Modification records:
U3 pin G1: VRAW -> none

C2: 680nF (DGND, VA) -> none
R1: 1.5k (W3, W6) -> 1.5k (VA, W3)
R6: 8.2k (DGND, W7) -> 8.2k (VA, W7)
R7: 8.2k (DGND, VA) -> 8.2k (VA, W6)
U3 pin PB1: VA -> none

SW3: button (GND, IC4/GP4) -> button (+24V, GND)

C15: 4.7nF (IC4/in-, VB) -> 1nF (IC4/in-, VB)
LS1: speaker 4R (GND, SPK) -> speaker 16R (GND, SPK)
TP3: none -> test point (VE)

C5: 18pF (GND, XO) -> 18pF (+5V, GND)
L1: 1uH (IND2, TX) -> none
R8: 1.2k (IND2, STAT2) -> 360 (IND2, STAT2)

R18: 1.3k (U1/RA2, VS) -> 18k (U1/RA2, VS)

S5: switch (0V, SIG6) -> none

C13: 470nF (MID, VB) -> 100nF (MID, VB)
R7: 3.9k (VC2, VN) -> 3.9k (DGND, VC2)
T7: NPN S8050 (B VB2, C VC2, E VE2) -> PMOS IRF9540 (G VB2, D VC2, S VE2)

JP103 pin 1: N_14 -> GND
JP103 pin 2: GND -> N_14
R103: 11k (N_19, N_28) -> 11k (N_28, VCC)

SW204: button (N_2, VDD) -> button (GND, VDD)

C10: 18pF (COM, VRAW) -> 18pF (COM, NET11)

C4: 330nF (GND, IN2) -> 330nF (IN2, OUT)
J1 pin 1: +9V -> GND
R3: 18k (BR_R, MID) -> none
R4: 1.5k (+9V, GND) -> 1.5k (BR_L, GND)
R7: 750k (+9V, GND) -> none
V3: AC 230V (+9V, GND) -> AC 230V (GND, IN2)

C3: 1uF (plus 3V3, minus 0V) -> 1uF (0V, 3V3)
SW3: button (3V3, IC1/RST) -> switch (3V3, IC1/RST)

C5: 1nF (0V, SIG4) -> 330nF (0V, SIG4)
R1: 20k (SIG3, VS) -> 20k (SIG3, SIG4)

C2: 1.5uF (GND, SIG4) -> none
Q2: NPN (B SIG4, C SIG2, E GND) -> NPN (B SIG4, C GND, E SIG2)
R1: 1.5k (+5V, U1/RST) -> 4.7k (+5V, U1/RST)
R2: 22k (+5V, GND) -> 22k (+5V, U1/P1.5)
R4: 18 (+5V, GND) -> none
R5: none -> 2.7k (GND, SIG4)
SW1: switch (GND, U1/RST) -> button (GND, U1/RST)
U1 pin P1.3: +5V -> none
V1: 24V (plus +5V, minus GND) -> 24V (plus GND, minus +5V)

* TASK PROMPT
Among the records above, find the lines that contain "VRAW" and copy every one.

* SOLUTION TO THIS EXERCISE
U3 pin G1: VRAW -> none
C10: 18pF (COM, VRAW) -> 18pF (COM, NET11)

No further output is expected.